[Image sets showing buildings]
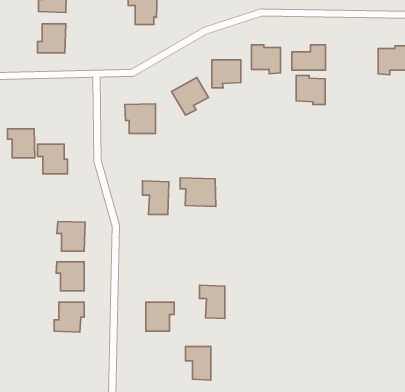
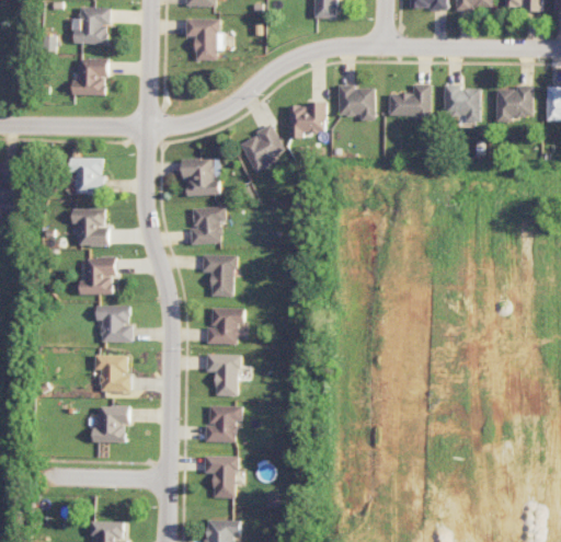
building: [296,75,325,104] -> [443,84,479,120]
building: [8,129,35,158] -> [69,158,103,194]
building: none -> [190,206,225,244]
building: [180,178,216,206] -> none
building: none -> [79,257,116,295]
building: none -> [208,307,243,344]
building: [199,285,225,319] -> [206,354,238,395]
building: [185,347,211,380] -> [204,455,236,497]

DIRECTIONS FOR THIS TASK: Pictures aside, every entry above must be repeated exactly.

WRITTEN SOLUTION:
building: [296,75,325,104] -> [443,84,479,120]
building: [8,129,35,158] -> [69,158,103,194]
building: none -> [190,206,225,244]
building: [180,178,216,206] -> none
building: none -> [79,257,116,295]
building: none -> [208,307,243,344]
building: [199,285,225,319] -> [206,354,238,395]
building: [185,347,211,380] -> [204,455,236,497]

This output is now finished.